What you are asked to do: Of the entries below, return only those lines from the line with "(495, 315) = (539, 375): grey car -> none" to the line with "(522, 272) = (453, 502): none -> green apple", exactly, both included.

Supplied information:
=== Begin Enclosure ===
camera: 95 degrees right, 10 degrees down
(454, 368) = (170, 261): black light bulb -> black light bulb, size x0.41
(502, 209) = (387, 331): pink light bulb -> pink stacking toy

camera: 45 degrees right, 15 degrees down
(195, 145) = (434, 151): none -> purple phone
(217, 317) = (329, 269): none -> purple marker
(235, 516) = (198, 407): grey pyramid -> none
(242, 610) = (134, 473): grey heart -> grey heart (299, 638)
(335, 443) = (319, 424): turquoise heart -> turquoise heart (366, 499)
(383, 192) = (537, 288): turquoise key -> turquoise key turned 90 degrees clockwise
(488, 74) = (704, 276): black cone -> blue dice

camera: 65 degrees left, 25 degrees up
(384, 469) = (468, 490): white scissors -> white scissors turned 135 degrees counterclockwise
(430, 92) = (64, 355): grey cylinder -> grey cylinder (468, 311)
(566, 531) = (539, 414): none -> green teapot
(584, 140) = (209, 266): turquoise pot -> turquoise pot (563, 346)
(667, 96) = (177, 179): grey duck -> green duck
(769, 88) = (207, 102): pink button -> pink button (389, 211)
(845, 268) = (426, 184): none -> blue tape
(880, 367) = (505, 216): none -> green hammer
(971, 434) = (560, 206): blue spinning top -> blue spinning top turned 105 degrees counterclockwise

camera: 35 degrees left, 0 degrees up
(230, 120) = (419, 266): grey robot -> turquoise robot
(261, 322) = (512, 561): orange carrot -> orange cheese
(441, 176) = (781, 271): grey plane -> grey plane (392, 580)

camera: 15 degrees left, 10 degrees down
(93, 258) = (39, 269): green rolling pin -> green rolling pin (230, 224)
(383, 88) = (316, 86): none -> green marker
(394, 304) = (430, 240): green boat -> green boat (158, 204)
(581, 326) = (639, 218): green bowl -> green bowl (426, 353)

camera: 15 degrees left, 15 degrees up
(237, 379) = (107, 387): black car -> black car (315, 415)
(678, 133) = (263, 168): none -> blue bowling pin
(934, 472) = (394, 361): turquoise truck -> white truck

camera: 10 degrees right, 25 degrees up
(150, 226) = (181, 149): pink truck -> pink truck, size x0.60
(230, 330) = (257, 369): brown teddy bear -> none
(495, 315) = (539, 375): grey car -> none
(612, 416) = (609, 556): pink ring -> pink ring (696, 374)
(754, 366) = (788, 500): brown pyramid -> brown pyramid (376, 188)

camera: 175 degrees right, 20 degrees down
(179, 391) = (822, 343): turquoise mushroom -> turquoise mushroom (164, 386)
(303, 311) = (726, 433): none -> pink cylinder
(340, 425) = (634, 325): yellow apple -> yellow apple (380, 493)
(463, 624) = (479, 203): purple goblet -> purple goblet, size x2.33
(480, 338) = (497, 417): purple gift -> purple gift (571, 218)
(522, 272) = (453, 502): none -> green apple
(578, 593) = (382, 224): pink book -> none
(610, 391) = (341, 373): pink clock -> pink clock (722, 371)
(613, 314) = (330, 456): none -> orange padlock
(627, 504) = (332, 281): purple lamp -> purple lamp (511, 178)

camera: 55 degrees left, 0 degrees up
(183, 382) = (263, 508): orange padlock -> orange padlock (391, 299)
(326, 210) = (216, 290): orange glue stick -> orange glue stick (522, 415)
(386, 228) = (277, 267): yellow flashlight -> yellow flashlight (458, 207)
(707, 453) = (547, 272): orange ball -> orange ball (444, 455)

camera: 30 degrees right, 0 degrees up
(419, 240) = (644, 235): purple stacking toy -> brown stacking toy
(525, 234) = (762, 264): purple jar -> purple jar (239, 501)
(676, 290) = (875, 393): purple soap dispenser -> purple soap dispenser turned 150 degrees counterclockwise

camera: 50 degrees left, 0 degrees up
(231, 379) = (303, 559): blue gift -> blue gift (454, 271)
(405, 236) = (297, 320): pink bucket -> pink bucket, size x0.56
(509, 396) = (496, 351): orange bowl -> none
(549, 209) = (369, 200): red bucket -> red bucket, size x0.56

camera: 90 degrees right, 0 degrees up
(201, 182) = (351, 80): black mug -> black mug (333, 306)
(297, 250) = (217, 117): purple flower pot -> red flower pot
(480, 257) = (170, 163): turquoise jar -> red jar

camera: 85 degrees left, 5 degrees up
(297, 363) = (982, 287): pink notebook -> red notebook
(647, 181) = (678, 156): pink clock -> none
=== End Enclosure ===
Task result:
(495, 315) = (539, 375): grey car -> none
(612, 416) = (609, 556): pink ring -> pink ring (696, 374)
(754, 366) = (788, 500): brown pyramid -> brown pyramid (376, 188)

camera: 175 degrees right, 20 degrees down
(179, 391) = (822, 343): turquoise mushroom -> turquoise mushroom (164, 386)
(303, 311) = (726, 433): none -> pink cylinder
(340, 425) = (634, 325): yellow apple -> yellow apple (380, 493)
(463, 624) = (479, 203): purple goblet -> purple goblet, size x2.33
(480, 338) = (497, 417): purple gift -> purple gift (571, 218)
(522, 272) = (453, 502): none -> green apple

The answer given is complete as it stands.